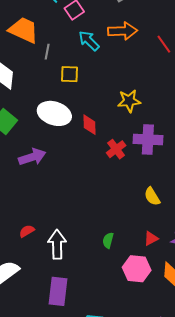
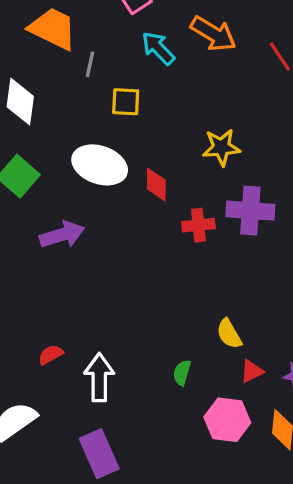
orange arrow: (123, 31) -> (213, 34), turned 32
red cross: (116, 149) -> (198, 225), turned 30
yellow semicircle: (152, 196) -> (229, 334), moved
purple rectangle: (58, 291) -> (99, 454), turned -32

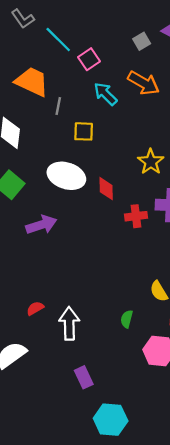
yellow star: (221, 147) -> (151, 162), turned -30
purple rectangle: (99, 454) -> (84, 377), moved, size x0.7

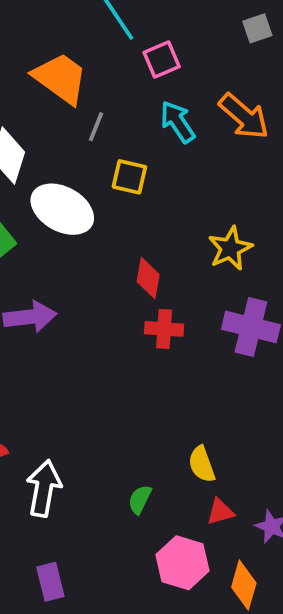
gray square: (142, 41) -> (257, 28), moved
white ellipse: (66, 176) -> (62, 209), moved
red cross: (136, 216) -> (164, 329), moved

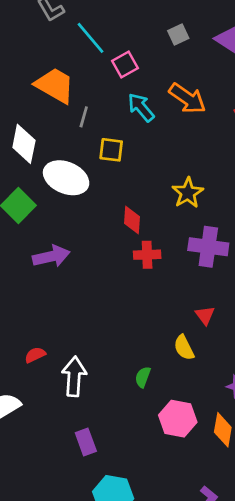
gray square: (257, 28) -> (178, 34), moved
red triangle: (220, 512) -> (205, 315), moved, turned -45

Your task —
Transcribe exactly the line that contains "purple rectangle: (99, 454)" and each line after it through the end of the listing. Leave out the pictures.

Solution to the exercise —
purple rectangle: (99, 454) -> (84, 377), moved, size x0.7

gray square: (142, 41) -> (257, 28), moved
white ellipse: (66, 176) -> (62, 209), moved
red cross: (136, 216) -> (164, 329), moved

gray square: (257, 28) -> (178, 34), moved
red triangle: (220, 512) -> (205, 315), moved, turned -45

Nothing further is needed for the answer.